START SOURCE INFORMATION

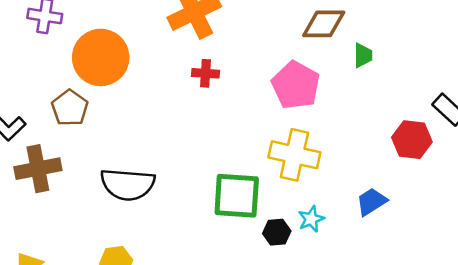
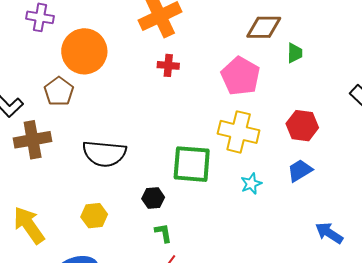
red hexagon: (412, 140) -> (302, 126), moved
black hexagon: (277, 232) -> (153, 198), moved

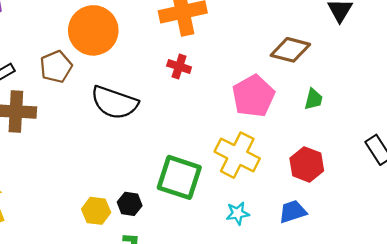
green trapezoid: (295, 53) -> (314, 99), moved
black semicircle: (104, 154) -> (114, 103), moved
yellow hexagon: (94, 216) -> (96, 211), moved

END SOURCE INFORMATION

TASK: This exercise calls for the line containing "green trapezoid: (295, 53)" and each line after it in the records, copied exactly.

RESULT FOR THIS TASK:
green trapezoid: (295, 53) -> (314, 99), moved
black semicircle: (104, 154) -> (114, 103), moved
yellow hexagon: (94, 216) -> (96, 211), moved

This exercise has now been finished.